_What you are asked to do_
Write out every line of the data below word for word, leaving the pictures out.

_Recorded data_
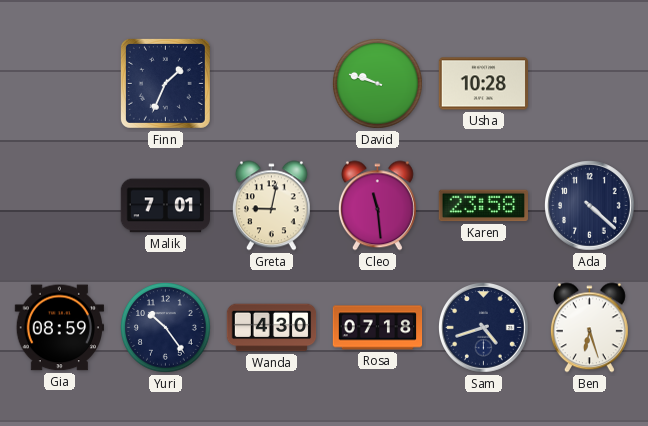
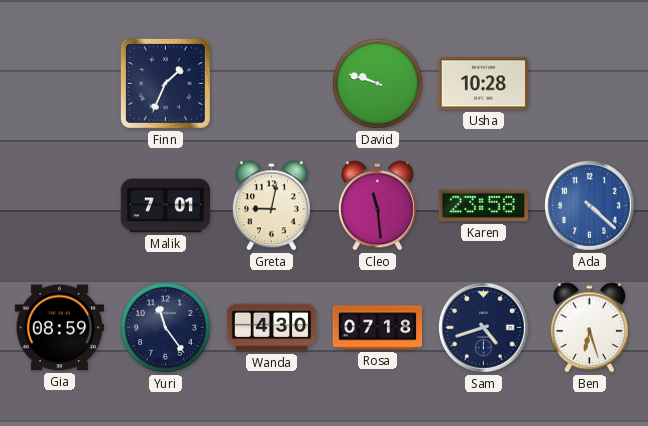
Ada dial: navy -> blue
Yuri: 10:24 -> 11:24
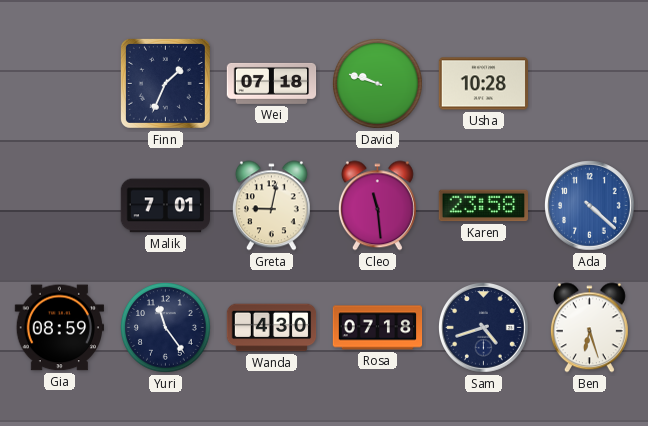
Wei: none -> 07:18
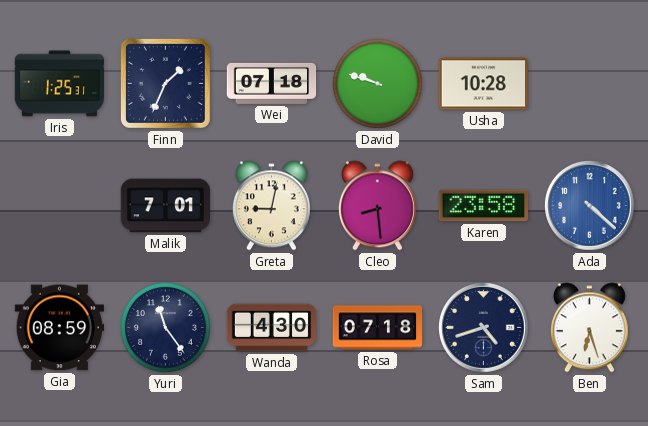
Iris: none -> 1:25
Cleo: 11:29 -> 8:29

_Result_
Ada dial: navy -> blue
Yuri: 10:24 -> 11:24
Wei: none -> 07:18
Iris: none -> 1:25
Cleo: 11:29 -> 8:29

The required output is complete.